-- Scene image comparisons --
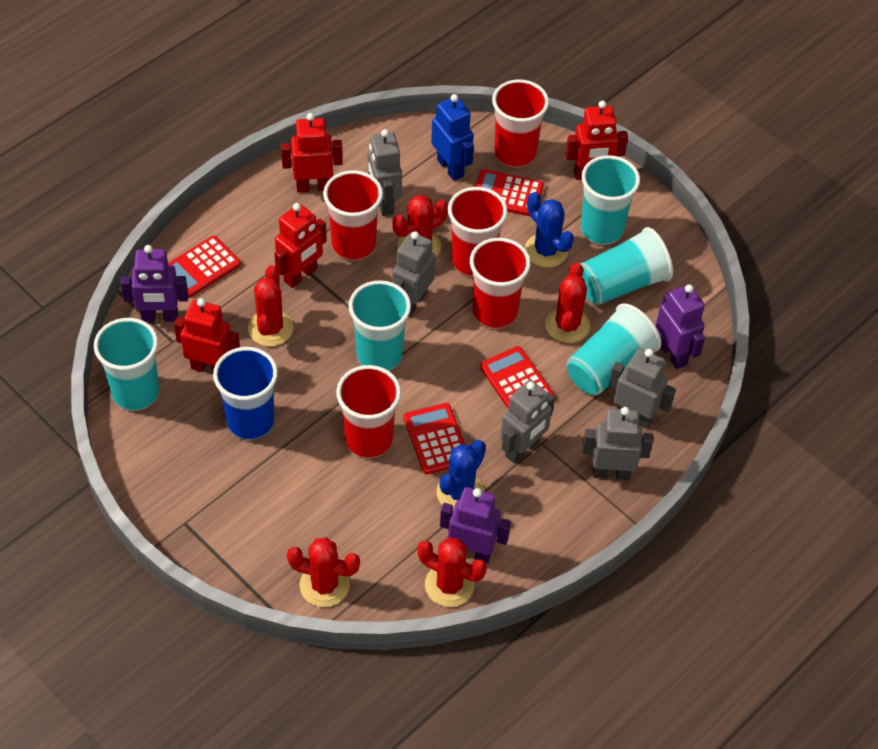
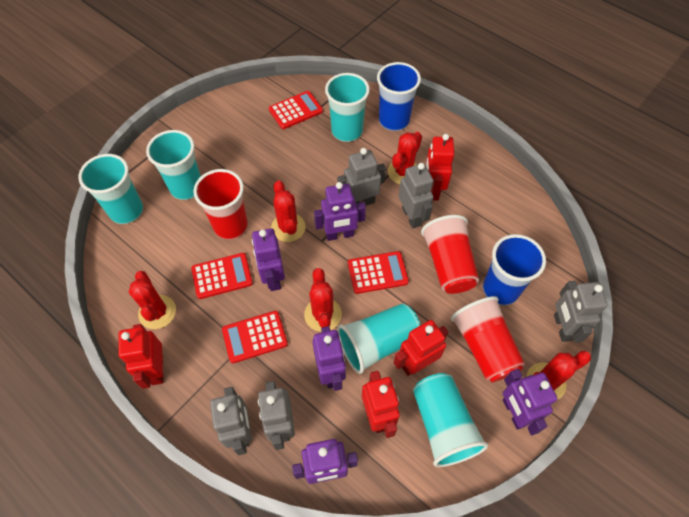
blue cactus: 2 -> 0
blue cup: 1 -> 2
blue robot: 1 -> 0
purple robot: 3 -> 5
red cup: 5 -> 3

-- What this task involves --
From the first line to the last, write out the data exactly, dropping any pictures.

-- Answer to the problem --
blue cactus: 2 -> 0
blue cup: 1 -> 2
blue robot: 1 -> 0
purple robot: 3 -> 5
red cup: 5 -> 3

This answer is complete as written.